Stored entries:

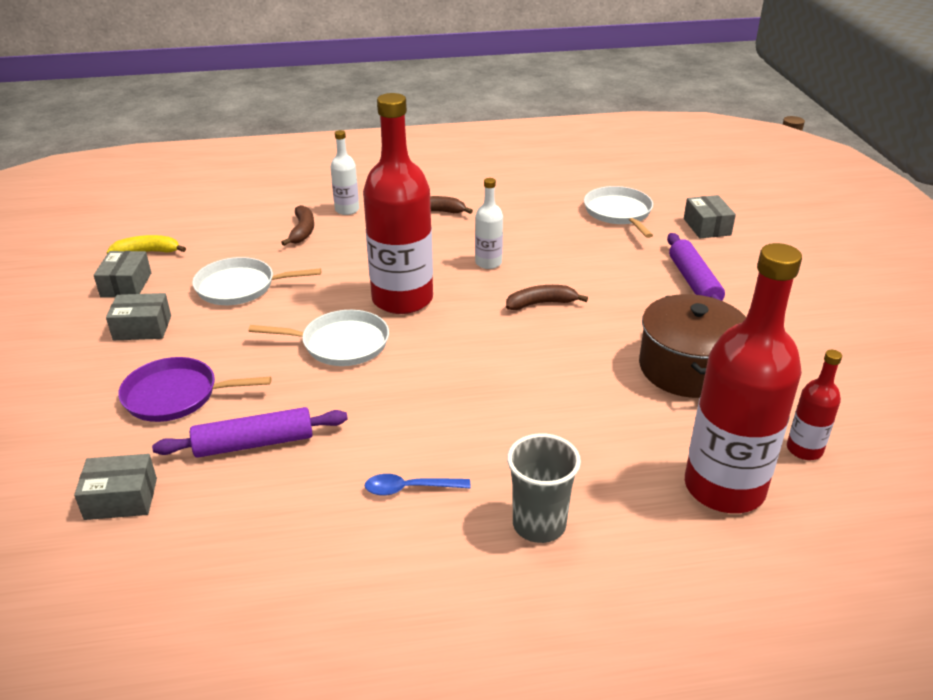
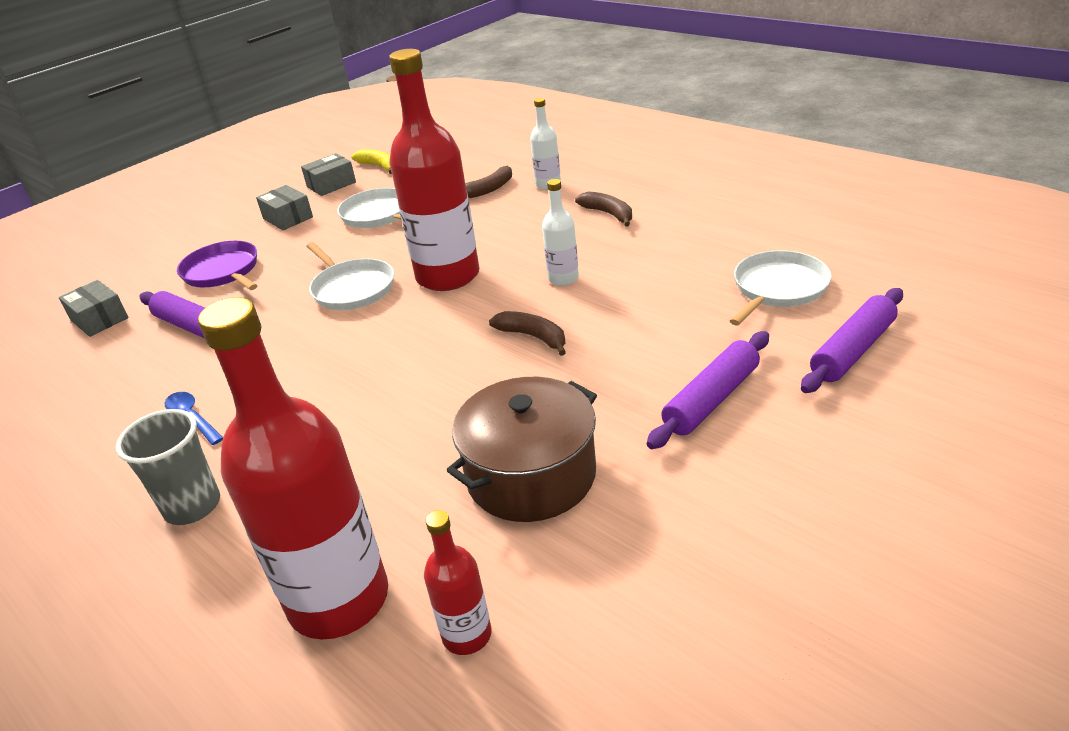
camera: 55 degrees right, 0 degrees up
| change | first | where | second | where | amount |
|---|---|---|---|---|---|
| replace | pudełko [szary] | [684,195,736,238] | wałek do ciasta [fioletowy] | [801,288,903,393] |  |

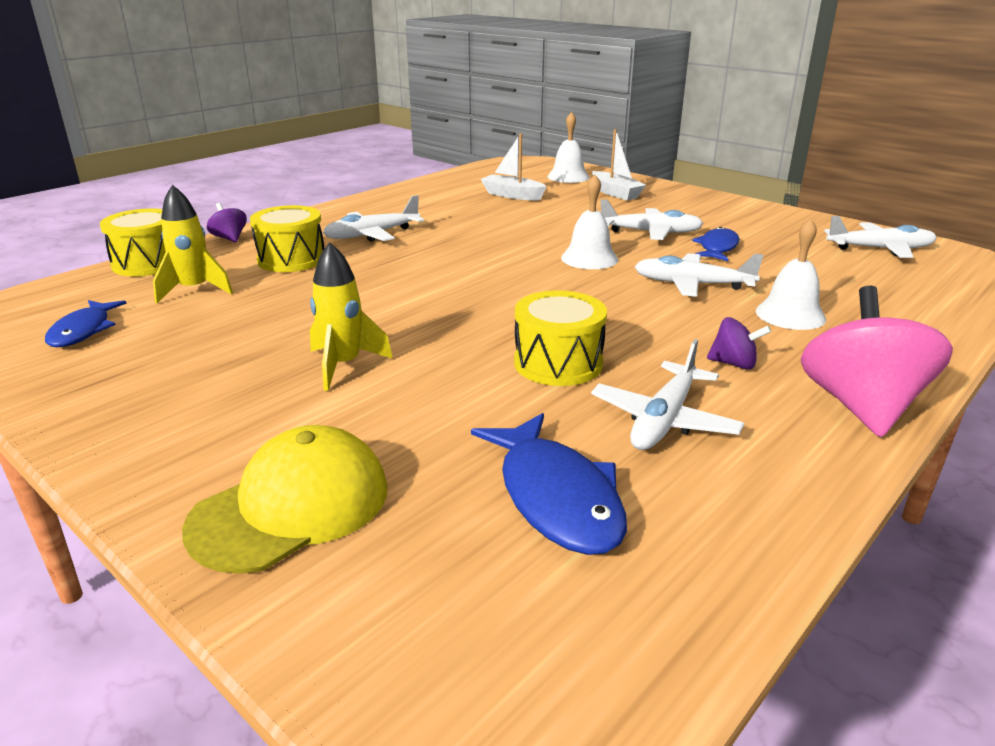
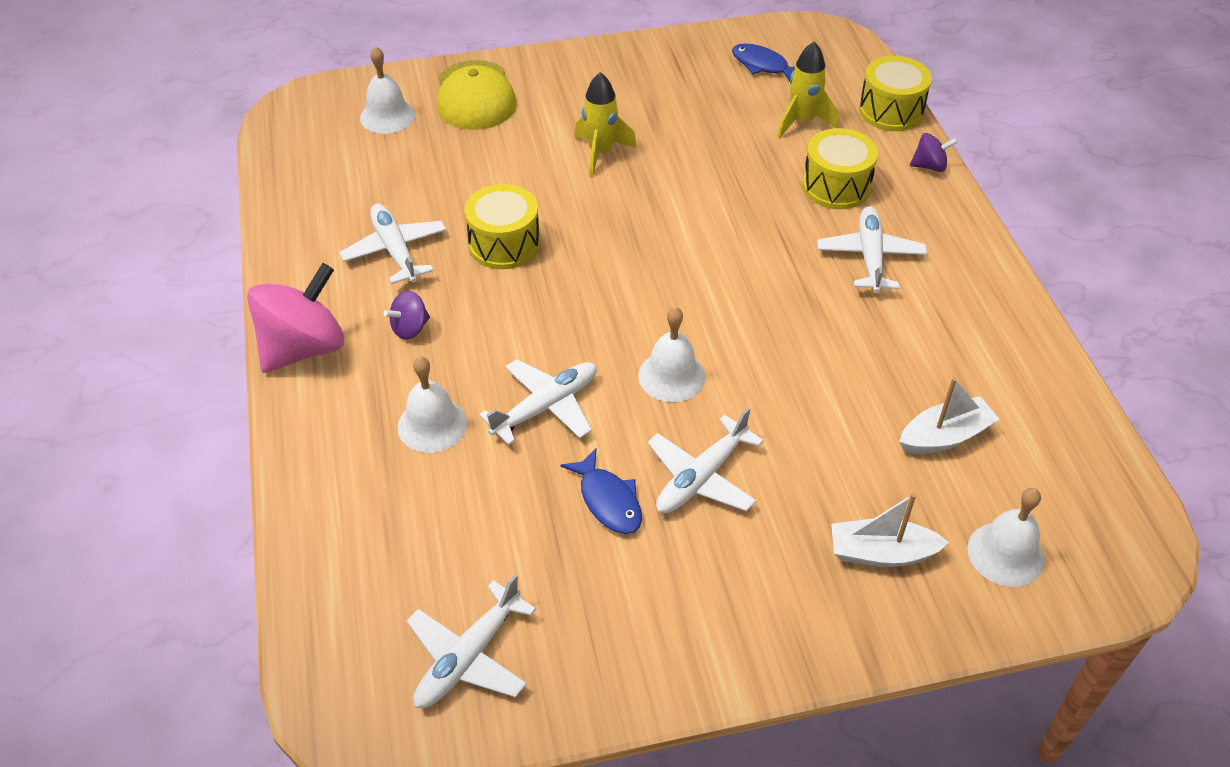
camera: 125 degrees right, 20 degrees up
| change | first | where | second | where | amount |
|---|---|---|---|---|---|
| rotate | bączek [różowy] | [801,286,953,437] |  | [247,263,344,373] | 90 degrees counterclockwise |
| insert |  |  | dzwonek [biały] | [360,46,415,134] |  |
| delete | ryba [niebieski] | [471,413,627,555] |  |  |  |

Work to complete: Only an exact copy of the records, free of images, belongs in the answer.

Solved problem:
camera: 55 degrees right, 0 degrees up
| change | first | where | second | where | amount |
|---|---|---|---|---|---|
| replace | pudełko [szary] | [684,195,736,238] | wałek do ciasta [fioletowy] | [801,288,903,393] |  |

camera: 125 degrees right, 20 degrees up
| change | first | where | second | where | amount |
|---|---|---|---|---|---|
| rotate | bączek [różowy] | [801,286,953,437] |  | [247,263,344,373] | 90 degrees counterclockwise |
| insert |  |  | dzwonek [biały] | [360,46,415,134] |  |
| delete | ryba [niebieski] | [471,413,627,555] |  |  |  |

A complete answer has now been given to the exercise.